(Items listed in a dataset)
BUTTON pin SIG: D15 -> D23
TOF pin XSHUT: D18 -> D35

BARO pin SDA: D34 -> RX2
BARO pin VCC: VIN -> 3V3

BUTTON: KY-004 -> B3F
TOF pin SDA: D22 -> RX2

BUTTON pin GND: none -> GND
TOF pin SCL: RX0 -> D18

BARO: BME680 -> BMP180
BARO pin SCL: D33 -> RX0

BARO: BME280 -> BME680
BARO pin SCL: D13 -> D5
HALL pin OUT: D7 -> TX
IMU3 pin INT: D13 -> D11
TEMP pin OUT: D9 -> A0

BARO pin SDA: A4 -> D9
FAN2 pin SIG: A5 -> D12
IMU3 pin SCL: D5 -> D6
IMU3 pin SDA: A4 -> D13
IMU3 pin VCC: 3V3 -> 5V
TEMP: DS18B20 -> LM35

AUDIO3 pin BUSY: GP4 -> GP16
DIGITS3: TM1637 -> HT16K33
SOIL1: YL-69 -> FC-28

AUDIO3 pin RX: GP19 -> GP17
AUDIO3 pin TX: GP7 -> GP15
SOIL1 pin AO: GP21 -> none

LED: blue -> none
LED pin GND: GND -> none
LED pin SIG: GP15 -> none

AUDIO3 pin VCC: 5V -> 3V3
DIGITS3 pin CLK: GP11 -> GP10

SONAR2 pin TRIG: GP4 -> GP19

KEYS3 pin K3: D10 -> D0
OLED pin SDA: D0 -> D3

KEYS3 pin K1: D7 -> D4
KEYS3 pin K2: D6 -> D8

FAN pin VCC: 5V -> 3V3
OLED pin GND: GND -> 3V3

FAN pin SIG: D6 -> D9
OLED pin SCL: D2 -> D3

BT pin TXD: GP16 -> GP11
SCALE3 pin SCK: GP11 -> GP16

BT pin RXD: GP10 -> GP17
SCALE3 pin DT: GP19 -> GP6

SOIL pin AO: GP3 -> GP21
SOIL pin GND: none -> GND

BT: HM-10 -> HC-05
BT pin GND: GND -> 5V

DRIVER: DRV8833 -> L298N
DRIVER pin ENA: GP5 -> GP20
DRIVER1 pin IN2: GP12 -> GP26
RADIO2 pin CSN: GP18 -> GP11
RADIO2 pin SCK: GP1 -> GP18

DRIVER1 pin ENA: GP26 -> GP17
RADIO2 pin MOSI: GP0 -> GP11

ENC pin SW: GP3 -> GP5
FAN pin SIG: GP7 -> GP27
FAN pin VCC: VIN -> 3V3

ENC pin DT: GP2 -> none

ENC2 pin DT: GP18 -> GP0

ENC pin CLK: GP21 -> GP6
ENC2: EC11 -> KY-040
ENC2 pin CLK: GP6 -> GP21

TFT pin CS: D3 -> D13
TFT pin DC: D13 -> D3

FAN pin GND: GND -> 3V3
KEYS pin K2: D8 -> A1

Goal of the exercise: Each of the entries must be set down exactly, none omitted.

Reply:
BUTTON pin SIG: D15 -> D23
TOF pin XSHUT: D18 -> D35

BARO pin SDA: D34 -> RX2
BARO pin VCC: VIN -> 3V3

BUTTON: KY-004 -> B3F
TOF pin SDA: D22 -> RX2

BUTTON pin GND: none -> GND
TOF pin SCL: RX0 -> D18

BARO: BME680 -> BMP180
BARO pin SCL: D33 -> RX0

BARO: BME280 -> BME680
BARO pin SCL: D13 -> D5
HALL pin OUT: D7 -> TX
IMU3 pin INT: D13 -> D11
TEMP pin OUT: D9 -> A0

BARO pin SDA: A4 -> D9
FAN2 pin SIG: A5 -> D12
IMU3 pin SCL: D5 -> D6
IMU3 pin SDA: A4 -> D13
IMU3 pin VCC: 3V3 -> 5V
TEMP: DS18B20 -> LM35

AUDIO3 pin BUSY: GP4 -> GP16
DIGITS3: TM1637 -> HT16K33
SOIL1: YL-69 -> FC-28

AUDIO3 pin RX: GP19 -> GP17
AUDIO3 pin TX: GP7 -> GP15
SOIL1 pin AO: GP21 -> none

LED: blue -> none
LED pin GND: GND -> none
LED pin SIG: GP15 -> none

AUDIO3 pin VCC: 5V -> 3V3
DIGITS3 pin CLK: GP11 -> GP10

SONAR2 pin TRIG: GP4 -> GP19

KEYS3 pin K3: D10 -> D0
OLED pin SDA: D0 -> D3

KEYS3 pin K1: D7 -> D4
KEYS3 pin K2: D6 -> D8

FAN pin VCC: 5V -> 3V3
OLED pin GND: GND -> 3V3

FAN pin SIG: D6 -> D9
OLED pin SCL: D2 -> D3

BT pin TXD: GP16 -> GP11
SCALE3 pin SCK: GP11 -> GP16

BT pin RXD: GP10 -> GP17
SCALE3 pin DT: GP19 -> GP6

SOIL pin AO: GP3 -> GP21
SOIL pin GND: none -> GND

BT: HM-10 -> HC-05
BT pin GND: GND -> 5V

DRIVER: DRV8833 -> L298N
DRIVER pin ENA: GP5 -> GP20
DRIVER1 pin IN2: GP12 -> GP26
RADIO2 pin CSN: GP18 -> GP11
RADIO2 pin SCK: GP1 -> GP18

DRIVER1 pin ENA: GP26 -> GP17
RADIO2 pin MOSI: GP0 -> GP11

ENC pin SW: GP3 -> GP5
FAN pin SIG: GP7 -> GP27
FAN pin VCC: VIN -> 3V3

ENC pin DT: GP2 -> none

ENC2 pin DT: GP18 -> GP0

ENC pin CLK: GP21 -> GP6
ENC2: EC11 -> KY-040
ENC2 pin CLK: GP6 -> GP21

TFT pin CS: D3 -> D13
TFT pin DC: D13 -> D3

FAN pin GND: GND -> 3V3
KEYS pin K2: D8 -> A1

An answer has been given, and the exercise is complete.